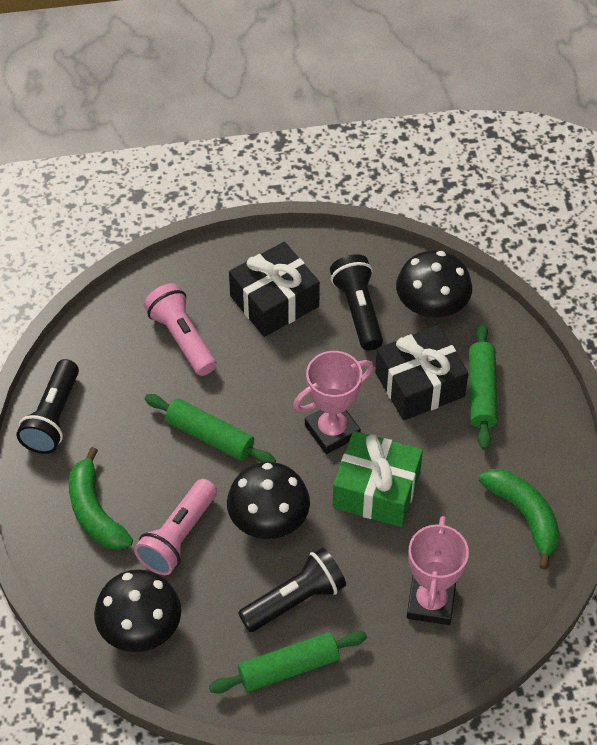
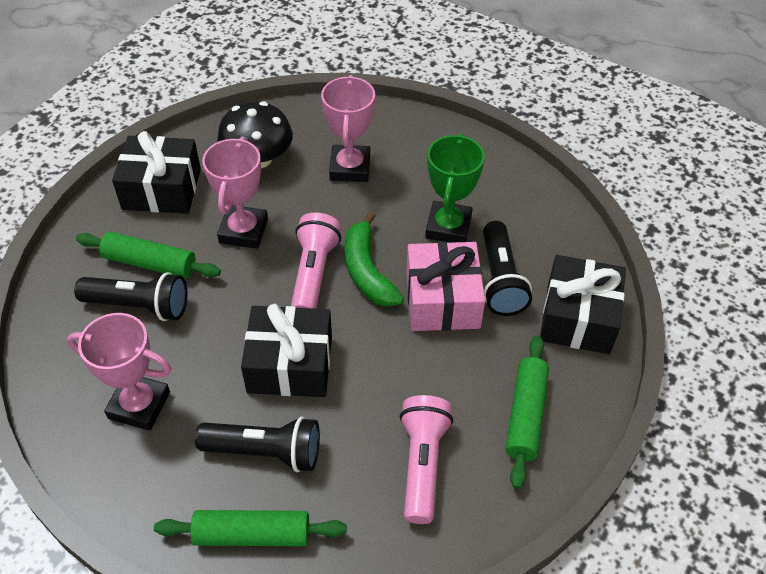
black gift: 2 -> 3
black mushroom: 3 -> 1
green banana: 2 -> 1
green gift: 1 -> 0
green trophy: 0 -> 1
pink gift: 0 -> 1
pink trophy: 2 -> 3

:::::

— What to work on —
Reproduce the listing exactly, but omit every picture in it.

— Task result —
black gift: 2 -> 3
black mushroom: 3 -> 1
green banana: 2 -> 1
green gift: 1 -> 0
green trophy: 0 -> 1
pink gift: 0 -> 1
pink trophy: 2 -> 3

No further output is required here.